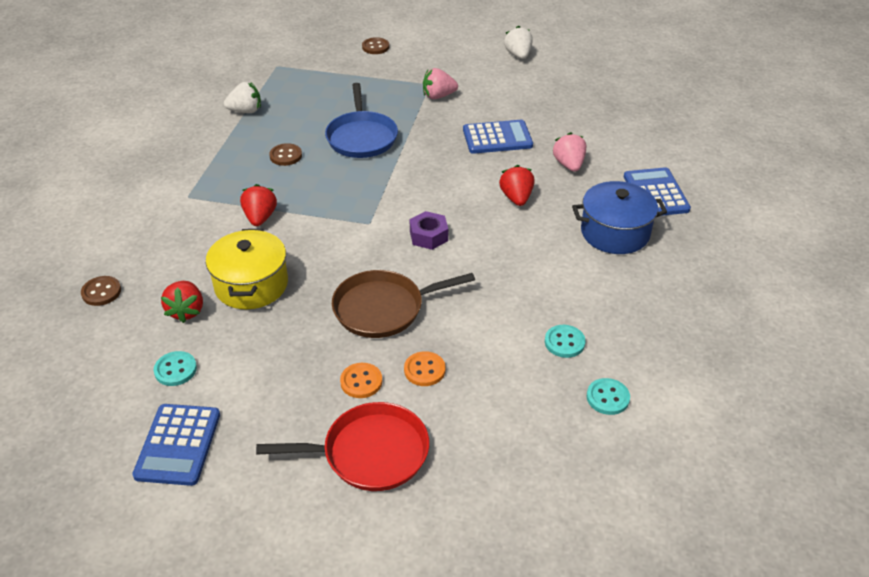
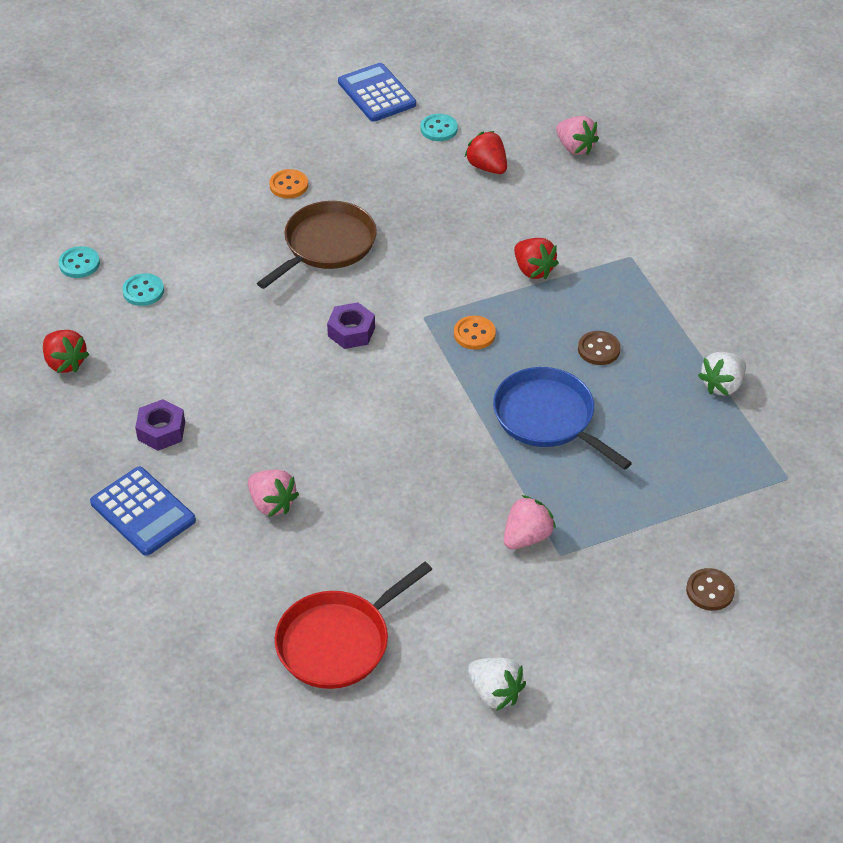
camera: 145 degrees right, 5 degrees up
(101, 292) = (575, 147): brown button -> pink strawberry
(251, 285) = (461, 210): yellow pot -> none
(370, 453) = (237, 148): red pan -> red pan (338, 642)
(424, 370) = (246, 215): orange button -> orange button (474, 334)
(497, 138) = (390, 502): blue calculator -> none
(516, 198) = (298, 423): red strawberry -> red strawberry (65, 363)
(615, 233) = (161, 431): blue pot -> purple nut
+-------+
● What is required:
Return the full listing above verbatim, please, but without its images.

● Reply:
camera: 145 degrees right, 5 degrees up
(101, 292) = (575, 147): brown button -> pink strawberry
(251, 285) = (461, 210): yellow pot -> none
(370, 453) = (237, 148): red pan -> red pan (338, 642)
(424, 370) = (246, 215): orange button -> orange button (474, 334)
(497, 138) = (390, 502): blue calculator -> none
(516, 198) = (298, 423): red strawberry -> red strawberry (65, 363)
(615, 233) = (161, 431): blue pot -> purple nut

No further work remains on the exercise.